Count the lines in the entries below that contain the string "located". Reply with the number alone.

****************

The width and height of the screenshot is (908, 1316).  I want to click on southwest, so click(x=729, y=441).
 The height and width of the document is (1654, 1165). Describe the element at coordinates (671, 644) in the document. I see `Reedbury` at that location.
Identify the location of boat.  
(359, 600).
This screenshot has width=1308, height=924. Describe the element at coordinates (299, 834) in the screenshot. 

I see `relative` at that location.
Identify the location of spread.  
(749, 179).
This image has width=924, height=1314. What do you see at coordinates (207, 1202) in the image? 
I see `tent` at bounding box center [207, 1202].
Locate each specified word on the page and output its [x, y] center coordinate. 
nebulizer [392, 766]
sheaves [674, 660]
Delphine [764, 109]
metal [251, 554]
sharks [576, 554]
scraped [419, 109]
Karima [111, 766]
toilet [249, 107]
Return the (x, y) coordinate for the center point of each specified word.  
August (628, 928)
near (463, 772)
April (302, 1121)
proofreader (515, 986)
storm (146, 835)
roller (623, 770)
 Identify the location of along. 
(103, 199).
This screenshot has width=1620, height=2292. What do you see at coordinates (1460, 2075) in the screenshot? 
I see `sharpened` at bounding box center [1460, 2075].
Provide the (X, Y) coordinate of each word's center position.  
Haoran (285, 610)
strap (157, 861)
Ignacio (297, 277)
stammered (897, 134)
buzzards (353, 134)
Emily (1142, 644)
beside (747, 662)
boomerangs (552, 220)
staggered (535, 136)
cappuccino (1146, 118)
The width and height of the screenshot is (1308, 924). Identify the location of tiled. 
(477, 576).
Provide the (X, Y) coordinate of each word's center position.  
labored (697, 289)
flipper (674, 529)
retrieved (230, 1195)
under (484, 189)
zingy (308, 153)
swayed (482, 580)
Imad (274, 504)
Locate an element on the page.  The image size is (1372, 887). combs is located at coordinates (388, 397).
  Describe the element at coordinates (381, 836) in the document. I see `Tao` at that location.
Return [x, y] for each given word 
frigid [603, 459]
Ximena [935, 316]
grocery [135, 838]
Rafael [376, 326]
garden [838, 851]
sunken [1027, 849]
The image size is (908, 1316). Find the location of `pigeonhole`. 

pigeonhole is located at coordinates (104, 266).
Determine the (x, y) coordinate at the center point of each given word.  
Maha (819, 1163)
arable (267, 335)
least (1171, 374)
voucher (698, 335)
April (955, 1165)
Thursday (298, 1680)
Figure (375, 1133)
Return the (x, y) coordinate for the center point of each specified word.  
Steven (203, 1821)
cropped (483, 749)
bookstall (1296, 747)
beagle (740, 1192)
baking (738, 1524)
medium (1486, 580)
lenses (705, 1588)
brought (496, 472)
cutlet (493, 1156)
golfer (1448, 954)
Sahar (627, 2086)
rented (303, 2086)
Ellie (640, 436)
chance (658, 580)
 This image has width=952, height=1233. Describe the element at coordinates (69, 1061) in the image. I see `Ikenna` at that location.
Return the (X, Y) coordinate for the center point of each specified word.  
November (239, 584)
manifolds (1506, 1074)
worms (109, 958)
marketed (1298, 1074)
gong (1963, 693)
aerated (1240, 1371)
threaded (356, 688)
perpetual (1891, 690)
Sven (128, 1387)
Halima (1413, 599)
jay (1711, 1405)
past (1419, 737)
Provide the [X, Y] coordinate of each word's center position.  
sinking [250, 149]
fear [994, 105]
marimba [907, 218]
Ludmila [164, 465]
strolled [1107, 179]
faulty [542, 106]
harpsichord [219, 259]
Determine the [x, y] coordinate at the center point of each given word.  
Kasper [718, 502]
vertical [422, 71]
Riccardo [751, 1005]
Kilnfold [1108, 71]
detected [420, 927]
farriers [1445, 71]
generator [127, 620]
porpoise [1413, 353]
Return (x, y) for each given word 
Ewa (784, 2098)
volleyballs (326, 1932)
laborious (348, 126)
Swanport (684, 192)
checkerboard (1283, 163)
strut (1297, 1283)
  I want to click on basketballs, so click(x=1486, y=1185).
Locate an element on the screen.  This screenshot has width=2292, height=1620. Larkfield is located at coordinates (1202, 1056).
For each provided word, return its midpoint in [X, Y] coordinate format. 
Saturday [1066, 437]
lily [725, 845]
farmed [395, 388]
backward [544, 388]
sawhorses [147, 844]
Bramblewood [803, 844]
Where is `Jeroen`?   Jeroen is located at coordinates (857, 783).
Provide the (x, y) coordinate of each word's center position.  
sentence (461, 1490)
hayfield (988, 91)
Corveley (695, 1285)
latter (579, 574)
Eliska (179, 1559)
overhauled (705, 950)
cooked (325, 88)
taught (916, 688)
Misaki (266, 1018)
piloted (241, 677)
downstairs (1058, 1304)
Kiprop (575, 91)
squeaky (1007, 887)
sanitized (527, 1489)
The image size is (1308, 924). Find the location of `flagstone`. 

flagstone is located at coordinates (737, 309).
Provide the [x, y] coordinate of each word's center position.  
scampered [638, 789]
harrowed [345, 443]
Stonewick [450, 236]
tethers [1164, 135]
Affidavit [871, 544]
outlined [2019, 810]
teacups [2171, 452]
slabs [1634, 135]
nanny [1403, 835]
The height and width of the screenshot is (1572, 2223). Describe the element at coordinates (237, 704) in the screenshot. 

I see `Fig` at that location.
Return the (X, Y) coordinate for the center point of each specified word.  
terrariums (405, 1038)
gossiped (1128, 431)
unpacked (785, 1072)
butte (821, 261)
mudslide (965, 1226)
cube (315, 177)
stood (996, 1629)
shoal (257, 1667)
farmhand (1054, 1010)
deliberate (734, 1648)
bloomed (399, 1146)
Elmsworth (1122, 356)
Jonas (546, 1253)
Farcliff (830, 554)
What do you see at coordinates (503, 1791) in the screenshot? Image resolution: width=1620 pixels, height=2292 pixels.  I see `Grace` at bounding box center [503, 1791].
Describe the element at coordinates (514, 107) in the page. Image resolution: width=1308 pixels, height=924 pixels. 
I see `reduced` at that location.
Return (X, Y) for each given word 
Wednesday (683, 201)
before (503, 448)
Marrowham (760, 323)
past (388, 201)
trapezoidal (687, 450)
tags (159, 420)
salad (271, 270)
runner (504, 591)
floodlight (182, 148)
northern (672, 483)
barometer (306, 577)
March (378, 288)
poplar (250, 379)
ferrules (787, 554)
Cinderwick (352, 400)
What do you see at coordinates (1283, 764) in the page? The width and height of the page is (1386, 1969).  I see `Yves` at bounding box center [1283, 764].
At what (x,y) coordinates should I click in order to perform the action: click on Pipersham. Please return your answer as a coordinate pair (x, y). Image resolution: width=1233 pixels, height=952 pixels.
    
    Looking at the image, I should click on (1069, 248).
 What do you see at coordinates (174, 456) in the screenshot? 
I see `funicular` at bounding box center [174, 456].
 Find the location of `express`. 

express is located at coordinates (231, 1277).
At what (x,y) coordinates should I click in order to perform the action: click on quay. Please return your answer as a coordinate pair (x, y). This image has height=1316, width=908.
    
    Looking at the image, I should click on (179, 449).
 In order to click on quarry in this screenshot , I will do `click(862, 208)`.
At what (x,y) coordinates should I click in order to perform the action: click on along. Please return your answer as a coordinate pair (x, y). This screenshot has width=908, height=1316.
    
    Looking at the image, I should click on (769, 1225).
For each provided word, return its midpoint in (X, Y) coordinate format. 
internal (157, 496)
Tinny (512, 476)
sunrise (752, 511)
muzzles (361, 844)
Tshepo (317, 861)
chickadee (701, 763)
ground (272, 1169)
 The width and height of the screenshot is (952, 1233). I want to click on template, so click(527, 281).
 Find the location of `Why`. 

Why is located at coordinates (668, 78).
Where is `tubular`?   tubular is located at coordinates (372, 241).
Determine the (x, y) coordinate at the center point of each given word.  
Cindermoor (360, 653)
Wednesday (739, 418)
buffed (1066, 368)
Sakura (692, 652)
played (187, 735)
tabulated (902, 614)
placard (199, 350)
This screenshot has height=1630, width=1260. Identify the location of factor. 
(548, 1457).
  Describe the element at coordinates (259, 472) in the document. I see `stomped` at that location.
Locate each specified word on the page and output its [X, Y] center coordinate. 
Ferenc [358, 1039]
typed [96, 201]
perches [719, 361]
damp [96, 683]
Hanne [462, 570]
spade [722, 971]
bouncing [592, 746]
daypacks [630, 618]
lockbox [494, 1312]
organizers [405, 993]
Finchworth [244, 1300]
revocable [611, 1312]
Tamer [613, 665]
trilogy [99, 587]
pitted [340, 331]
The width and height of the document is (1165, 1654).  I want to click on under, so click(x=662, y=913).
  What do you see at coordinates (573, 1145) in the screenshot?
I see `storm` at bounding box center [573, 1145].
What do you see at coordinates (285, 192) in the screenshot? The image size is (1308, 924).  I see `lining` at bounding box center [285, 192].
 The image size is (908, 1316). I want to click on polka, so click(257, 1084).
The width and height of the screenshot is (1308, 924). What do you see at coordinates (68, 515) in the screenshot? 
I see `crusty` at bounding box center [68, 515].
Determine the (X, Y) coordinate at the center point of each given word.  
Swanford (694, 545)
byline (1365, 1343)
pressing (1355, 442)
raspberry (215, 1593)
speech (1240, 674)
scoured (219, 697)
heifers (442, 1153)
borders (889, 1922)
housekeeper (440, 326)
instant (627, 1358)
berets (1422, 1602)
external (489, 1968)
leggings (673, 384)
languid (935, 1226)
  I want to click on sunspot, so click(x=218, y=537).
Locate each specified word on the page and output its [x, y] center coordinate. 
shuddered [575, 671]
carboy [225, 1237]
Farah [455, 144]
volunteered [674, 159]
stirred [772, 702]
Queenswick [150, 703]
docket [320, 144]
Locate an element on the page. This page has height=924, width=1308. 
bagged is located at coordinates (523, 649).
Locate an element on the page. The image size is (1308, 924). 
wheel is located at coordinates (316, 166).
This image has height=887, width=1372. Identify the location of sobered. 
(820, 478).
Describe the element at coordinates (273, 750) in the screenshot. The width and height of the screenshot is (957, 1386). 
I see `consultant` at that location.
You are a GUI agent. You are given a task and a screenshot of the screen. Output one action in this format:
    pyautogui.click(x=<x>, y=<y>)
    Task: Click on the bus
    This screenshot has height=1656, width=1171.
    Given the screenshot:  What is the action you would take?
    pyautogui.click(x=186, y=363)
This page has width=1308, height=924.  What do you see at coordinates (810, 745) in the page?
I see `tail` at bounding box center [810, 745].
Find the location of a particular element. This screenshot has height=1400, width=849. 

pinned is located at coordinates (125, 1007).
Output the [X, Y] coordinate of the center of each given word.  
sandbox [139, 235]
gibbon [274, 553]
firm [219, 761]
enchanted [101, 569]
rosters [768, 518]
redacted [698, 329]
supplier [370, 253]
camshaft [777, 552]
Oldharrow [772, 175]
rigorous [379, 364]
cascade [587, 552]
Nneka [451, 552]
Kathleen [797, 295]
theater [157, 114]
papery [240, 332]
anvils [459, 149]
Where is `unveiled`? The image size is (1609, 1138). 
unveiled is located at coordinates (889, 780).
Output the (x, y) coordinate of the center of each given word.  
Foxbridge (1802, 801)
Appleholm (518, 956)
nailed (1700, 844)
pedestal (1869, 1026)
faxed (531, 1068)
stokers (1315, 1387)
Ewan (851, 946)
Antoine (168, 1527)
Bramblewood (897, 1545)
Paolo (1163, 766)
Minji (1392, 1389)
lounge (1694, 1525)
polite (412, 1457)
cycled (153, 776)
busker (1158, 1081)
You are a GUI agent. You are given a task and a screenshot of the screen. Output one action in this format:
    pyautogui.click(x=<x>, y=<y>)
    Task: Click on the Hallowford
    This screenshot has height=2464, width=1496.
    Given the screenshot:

****************

## Response to this task
12